(Content revision data)
+++

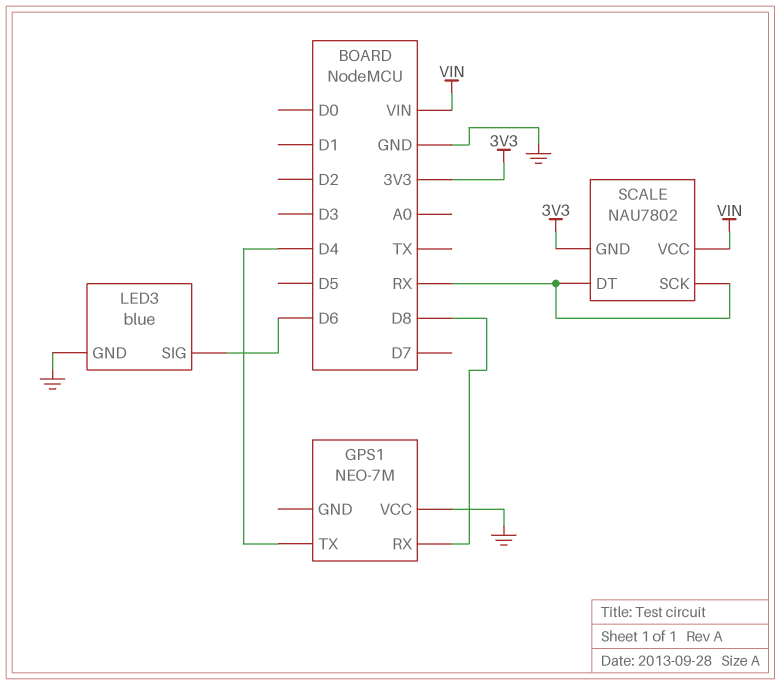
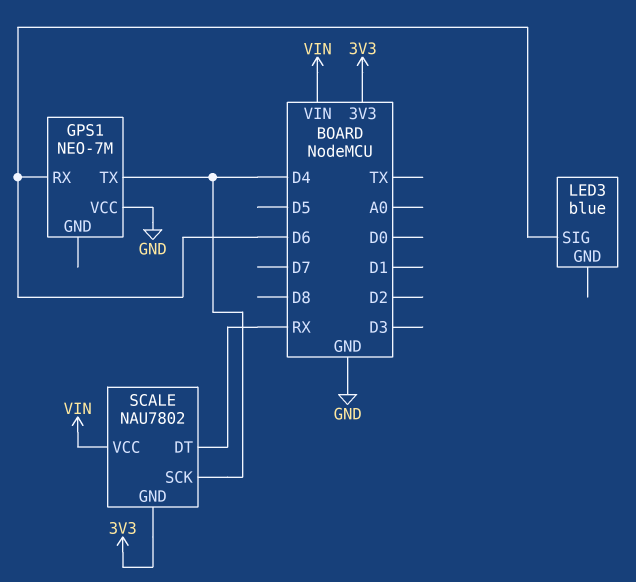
GPS1 pin RX: D8 -> D6
LED3 pin GND: GND -> none
SCALE pin SCK: RX -> D4

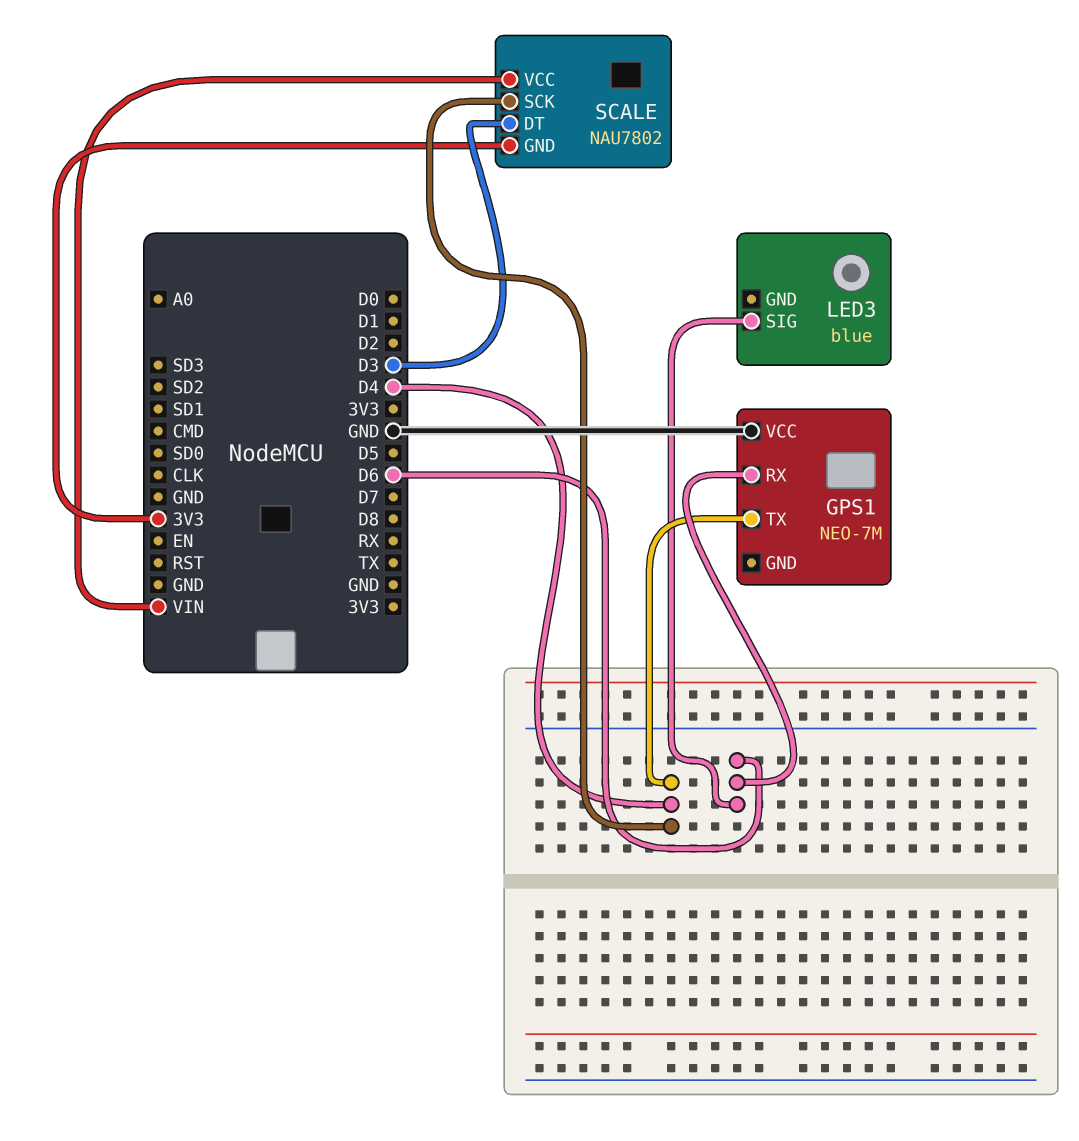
SCALE pin DT: RX -> D3

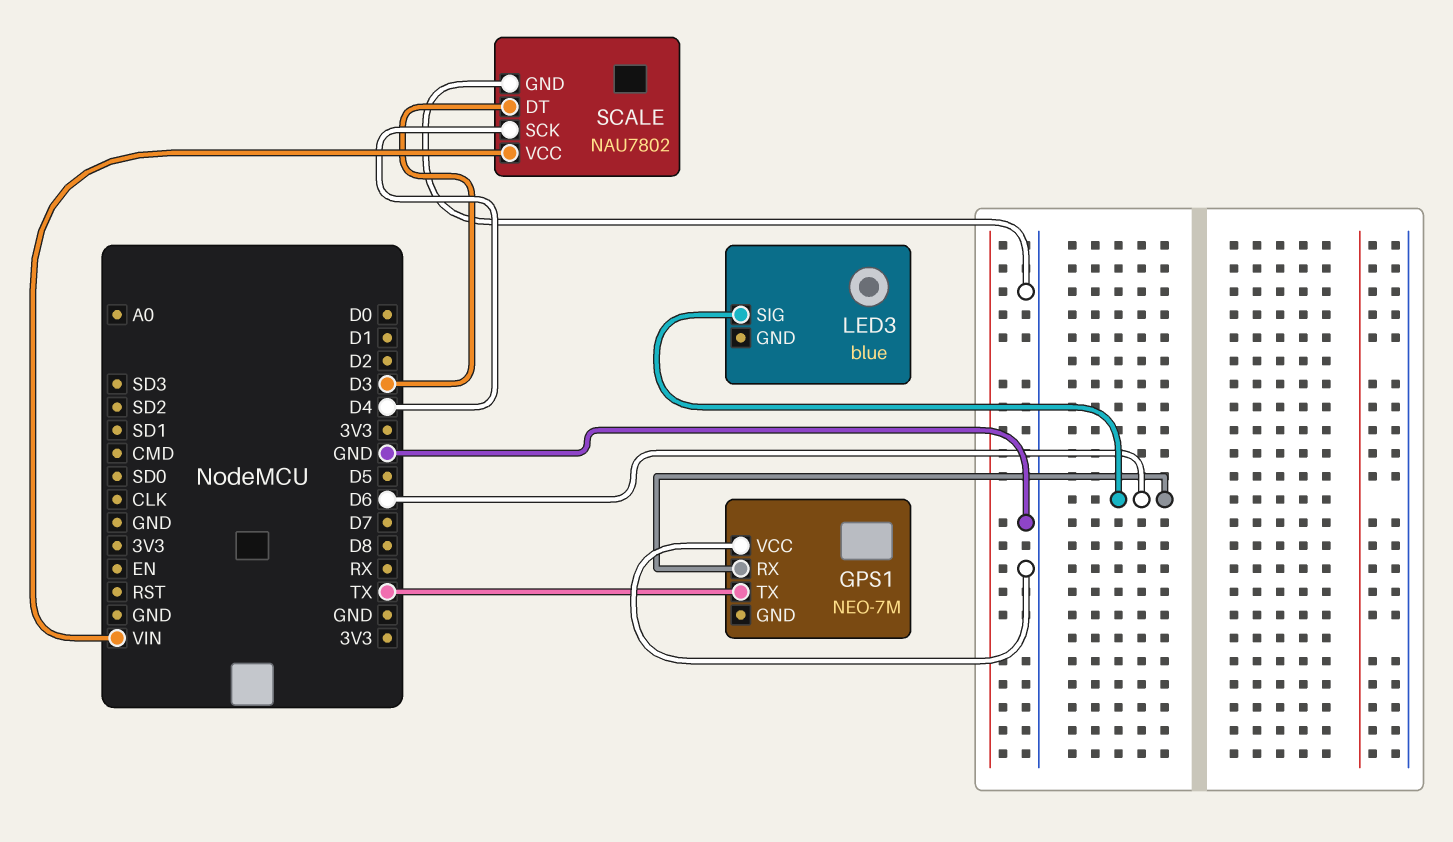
GPS1 pin TX: D4 -> TX
SCALE pin GND: 3V3 -> GND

+++

EXERCISE PROMPT ▸
Restate the entries verbatim, without pictures.

SOLUTION ▸
GPS1 pin RX: D8 -> D6
LED3 pin GND: GND -> none
SCALE pin SCK: RX -> D4

SCALE pin DT: RX -> D3

GPS1 pin TX: D4 -> TX
SCALE pin GND: 3V3 -> GND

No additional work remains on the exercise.